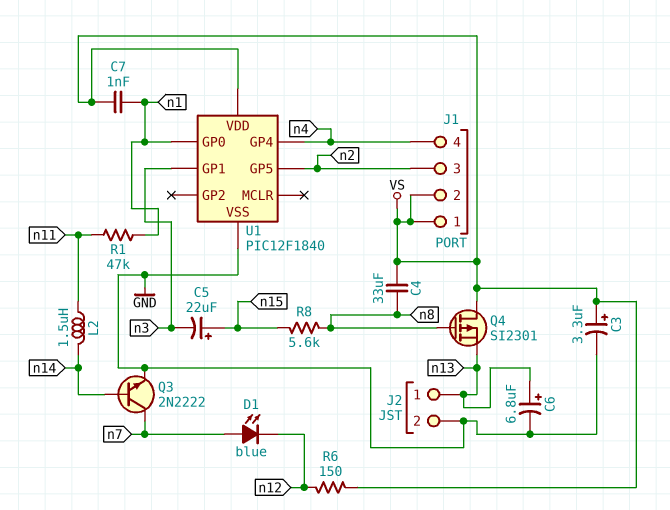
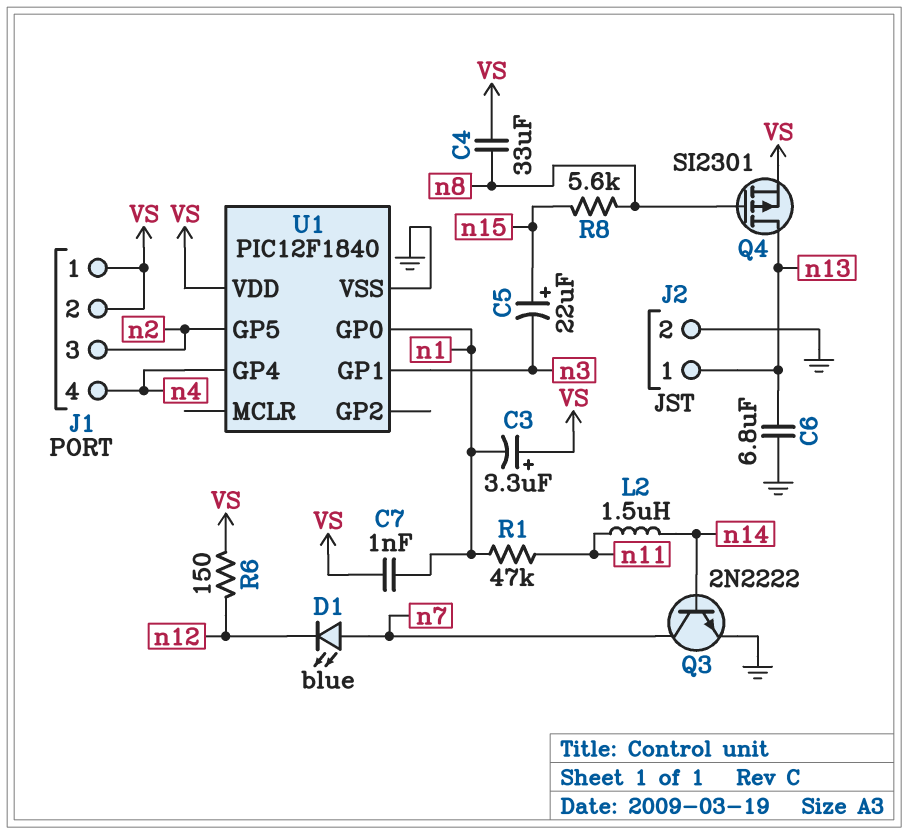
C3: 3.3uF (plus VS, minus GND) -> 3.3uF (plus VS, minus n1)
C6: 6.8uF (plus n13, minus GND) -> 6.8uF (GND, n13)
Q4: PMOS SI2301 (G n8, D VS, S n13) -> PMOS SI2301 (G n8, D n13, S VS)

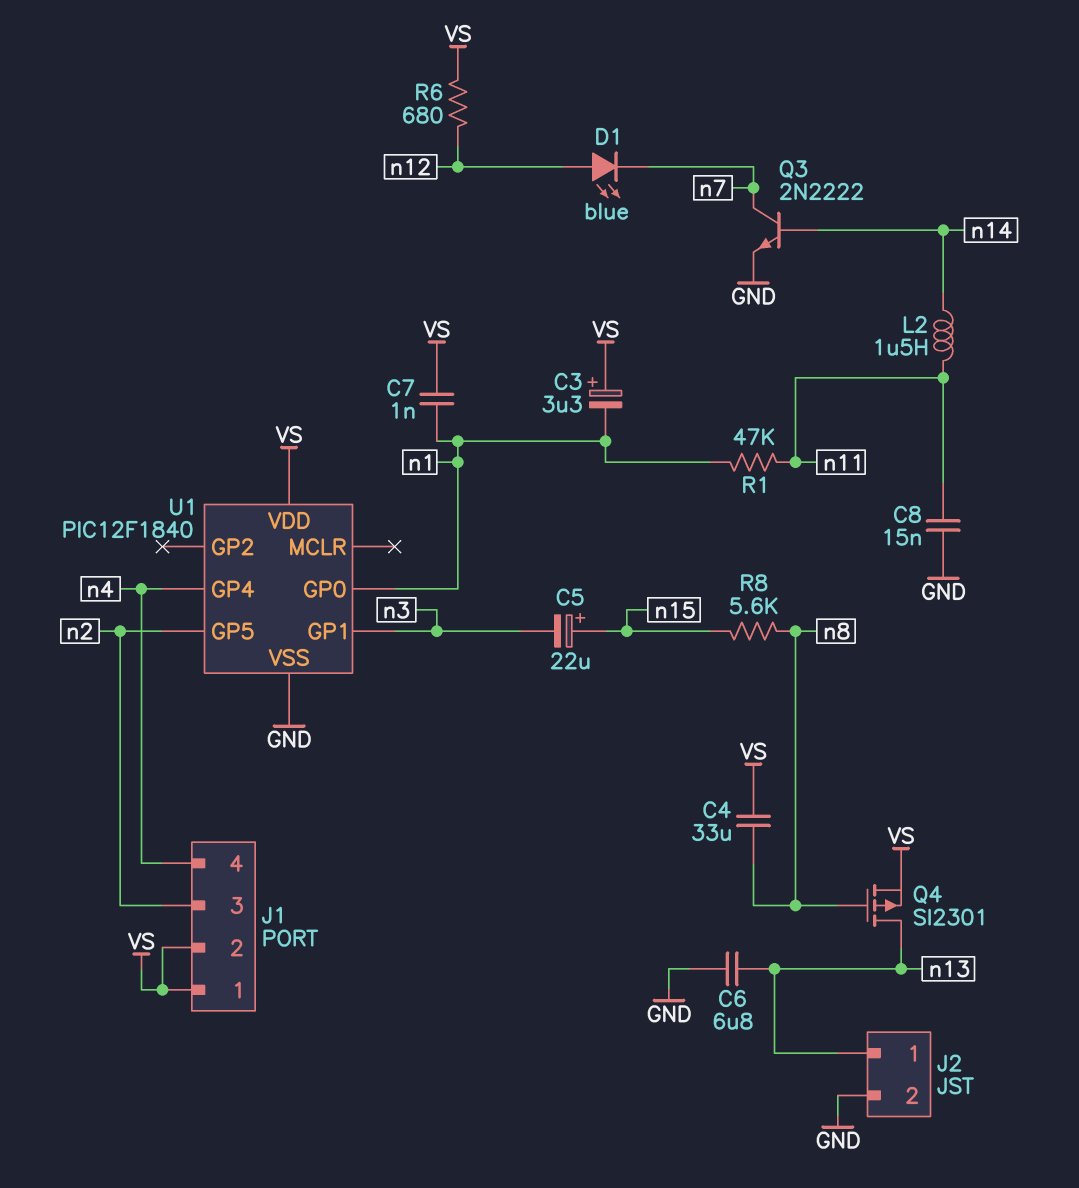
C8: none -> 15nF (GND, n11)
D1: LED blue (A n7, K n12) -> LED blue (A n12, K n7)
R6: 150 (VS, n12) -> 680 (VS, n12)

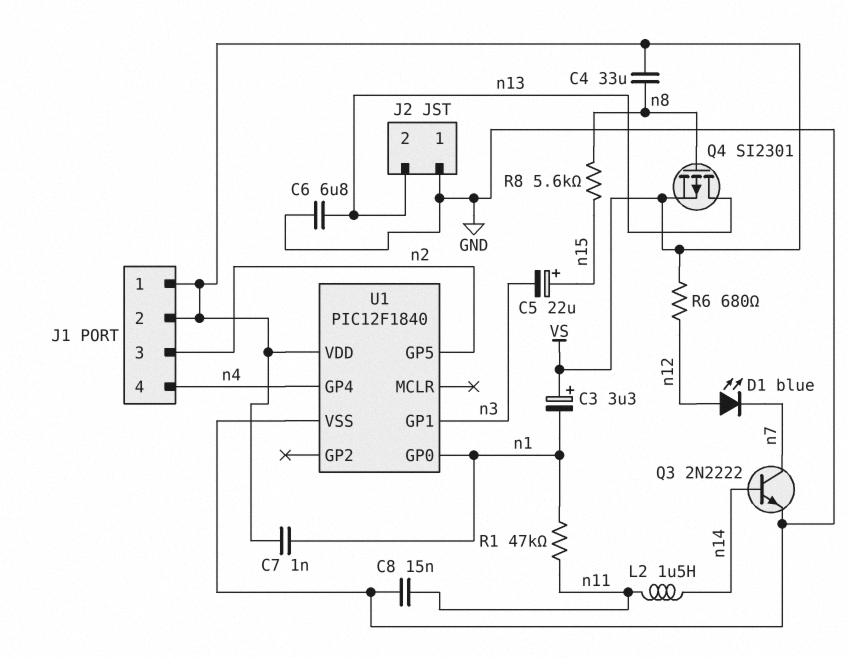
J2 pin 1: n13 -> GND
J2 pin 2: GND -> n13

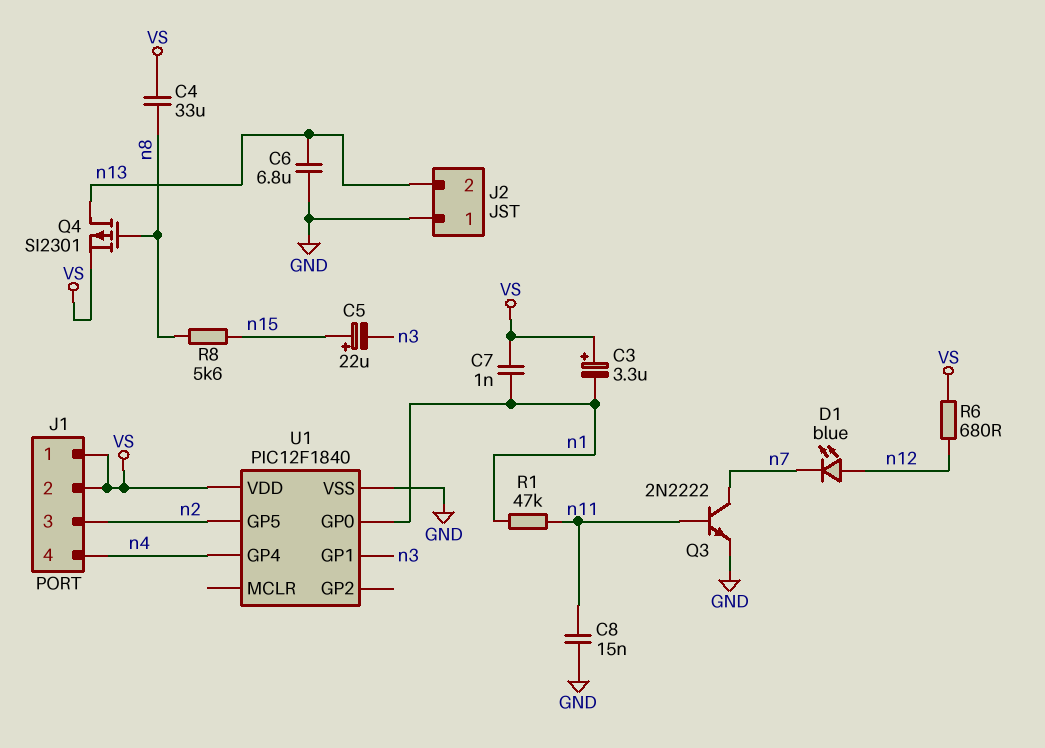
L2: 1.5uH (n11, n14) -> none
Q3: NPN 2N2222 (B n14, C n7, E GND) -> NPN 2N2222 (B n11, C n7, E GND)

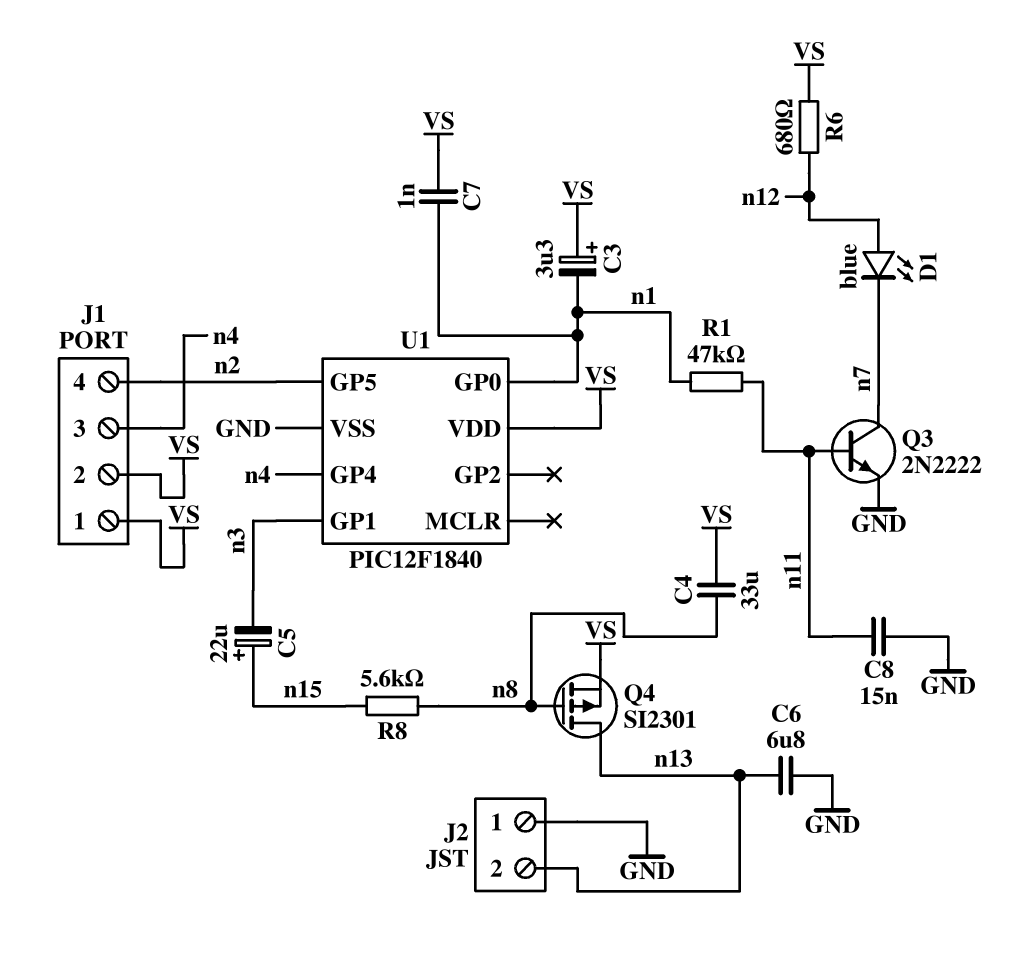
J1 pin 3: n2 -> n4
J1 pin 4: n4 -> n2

--------

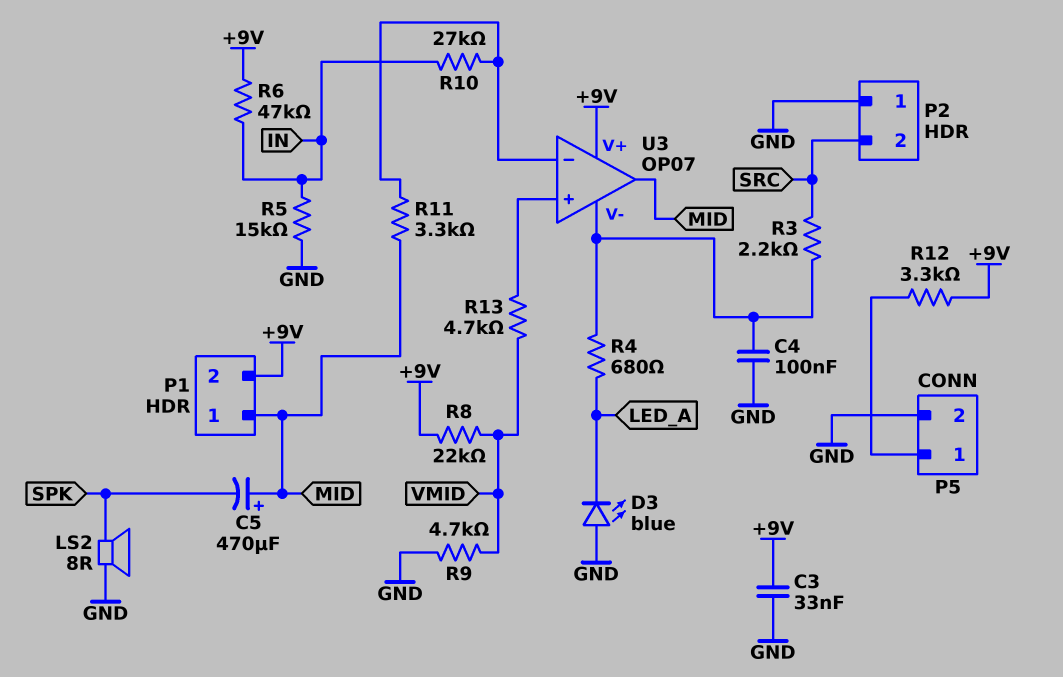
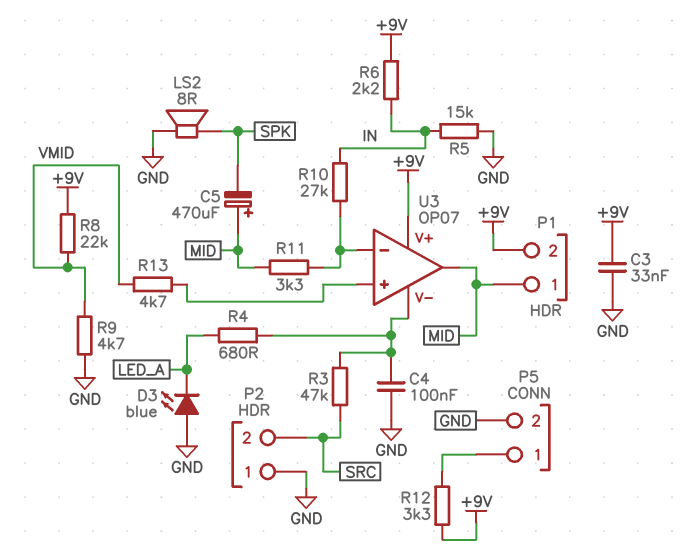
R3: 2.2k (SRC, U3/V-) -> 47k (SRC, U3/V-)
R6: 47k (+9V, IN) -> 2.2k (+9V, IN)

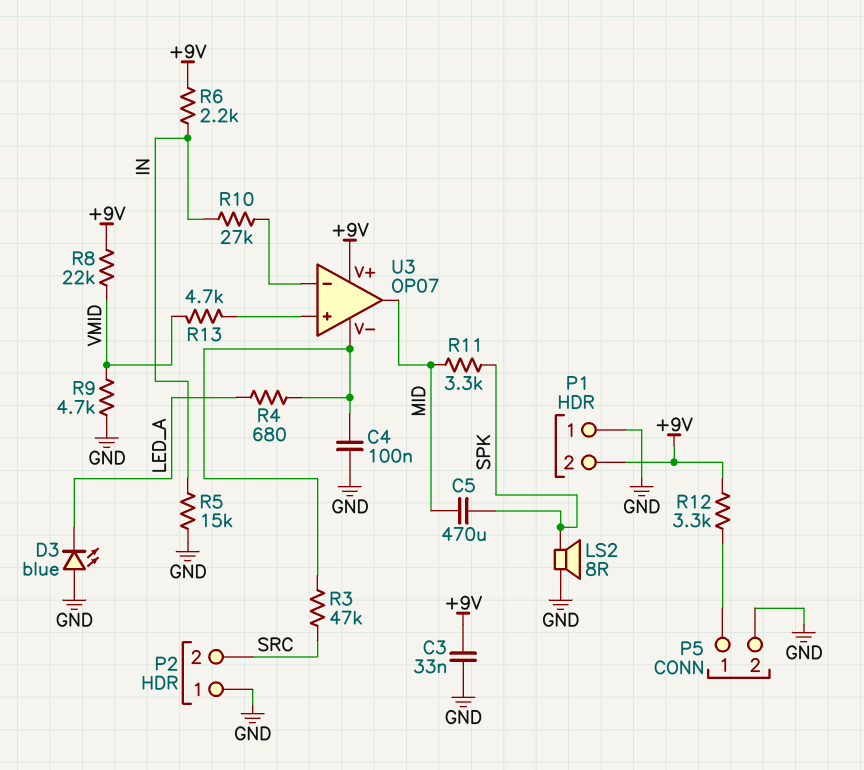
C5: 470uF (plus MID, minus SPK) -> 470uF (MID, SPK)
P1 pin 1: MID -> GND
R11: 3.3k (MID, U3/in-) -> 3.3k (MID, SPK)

--------

● **Exercise**:
Return, in full, every line of these entries that holds "plus".

● **Response for this exercise**:
C3: 3.3uF (plus VS, minus GND) -> 3.3uF (plus VS, minus n1)
C6: 6.8uF (plus n13, minus GND) -> 6.8uF (GND, n13)
C5: 470uF (plus MID, minus SPK) -> 470uF (MID, SPK)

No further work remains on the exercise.